Provided records.
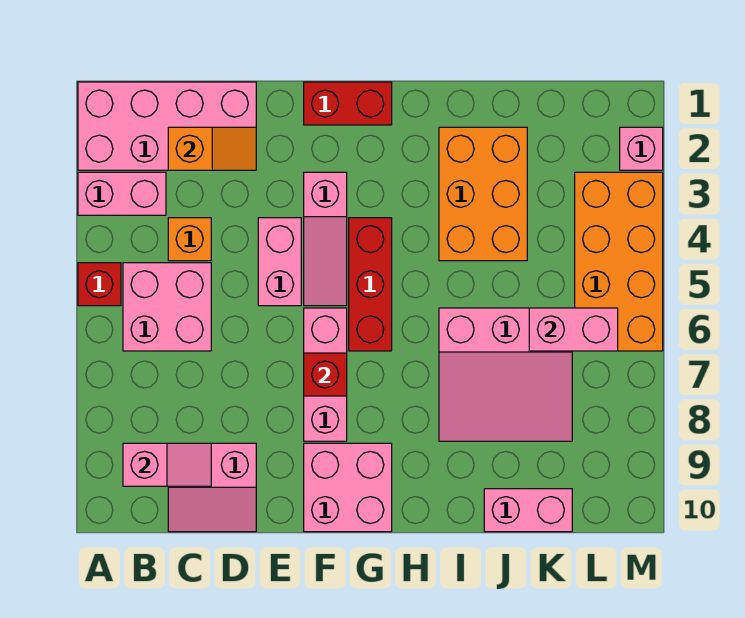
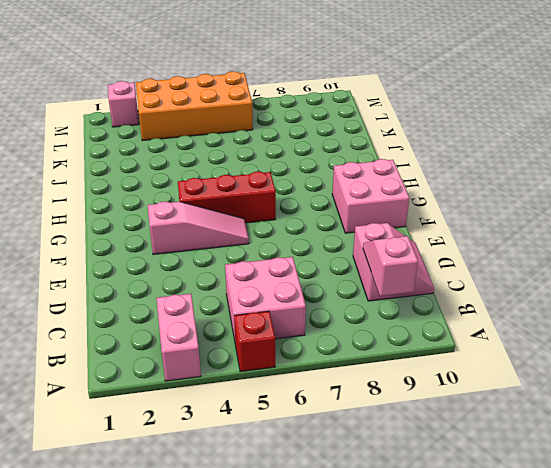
none -> pink brick A1:D2 level 1
none -> orange brick C4 level 1
none -> pink brick E4:E5 level 1

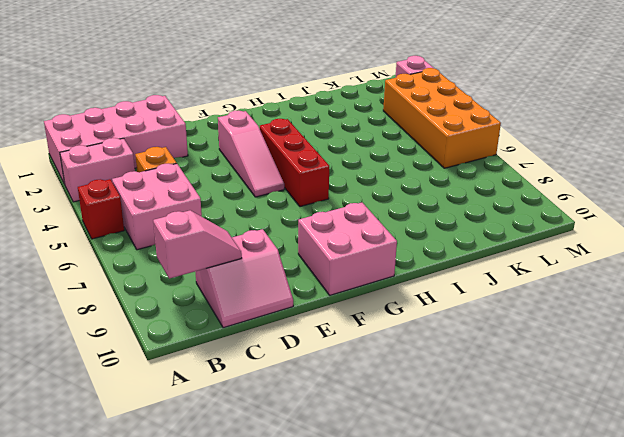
none -> pink brick E4:E5 level 1
none -> red brick F1:G1 level 1
none -> pink brick F6:F8 level 1

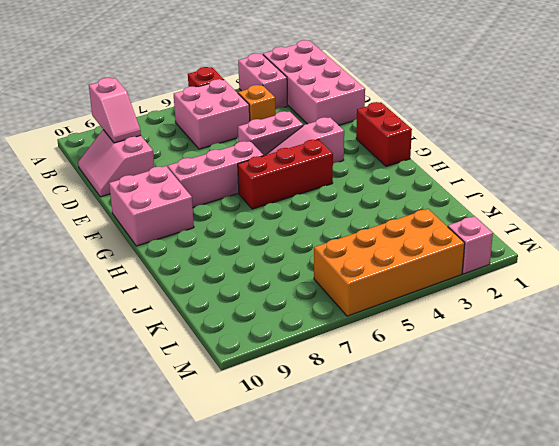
none -> orange brick I2:J4 level 1
none -> pink slope I6:K8 level 1 top 6
none -> pink brick J10:K10 level 1

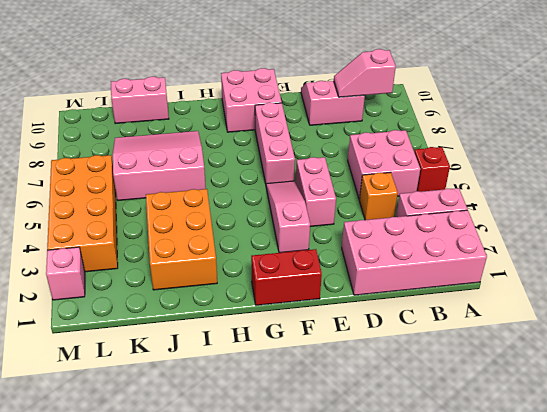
none -> red brick G4:G6 level 1
none -> orange slope C2:D2 level 2 top C
none -> red brick F7 level 2

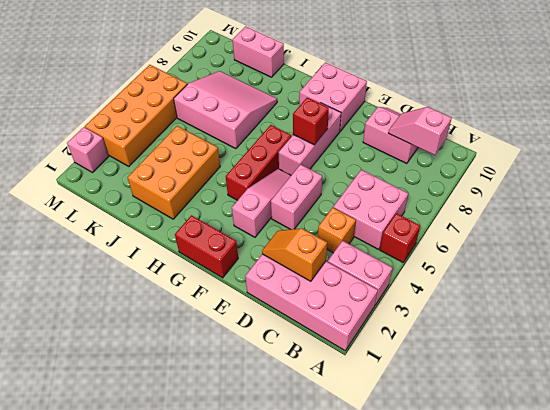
none -> pink brick K6:L6 level 2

What the task asks.
All lines of the material above should be returned unchanged, but no pictures should be included.

Solution to this task.
none -> pink brick A1:D2 level 1
none -> orange brick C4 level 1
none -> pink brick E4:E5 level 1

none -> pink brick E4:E5 level 1
none -> red brick F1:G1 level 1
none -> pink brick F6:F8 level 1

none -> orange brick I2:J4 level 1
none -> pink slope I6:K8 level 1 top 6
none -> pink brick J10:K10 level 1

none -> red brick G4:G6 level 1
none -> orange slope C2:D2 level 2 top C
none -> red brick F7 level 2

none -> pink brick K6:L6 level 2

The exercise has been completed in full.